>>

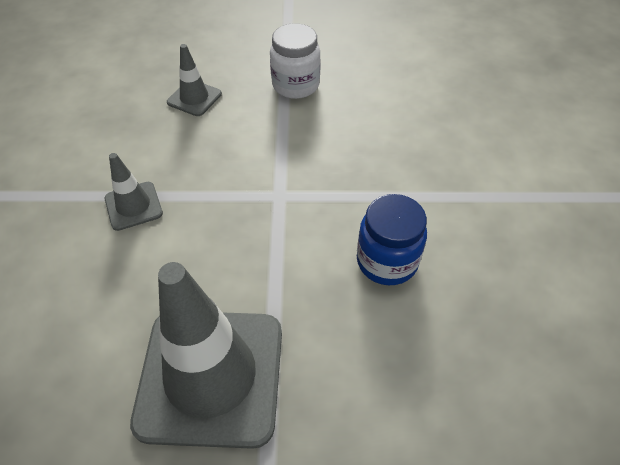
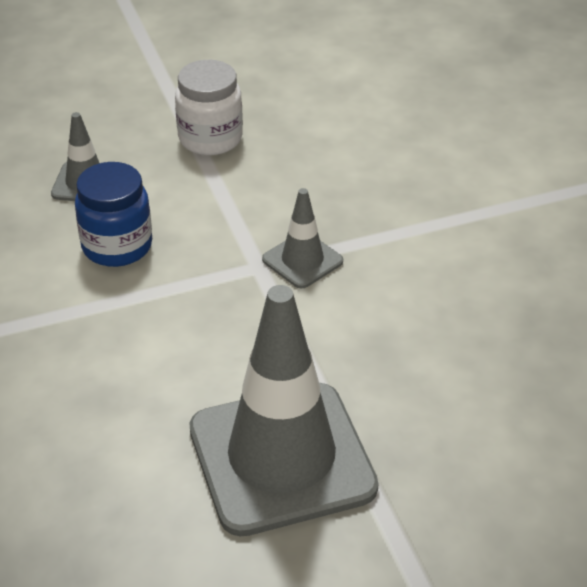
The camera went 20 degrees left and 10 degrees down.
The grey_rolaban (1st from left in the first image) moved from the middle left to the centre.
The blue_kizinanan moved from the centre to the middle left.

<<

## WHAT TO DO
All of the listing should be transcribed exactly, but none of its images.

## RESULT OF THIS EXERCISE
The camera went 20 degrees left and 10 degrees down.
The grey_rolaban (1st from left in the first image) moved from the middle left to the centre.
The blue_kizinanan moved from the centre to the middle left.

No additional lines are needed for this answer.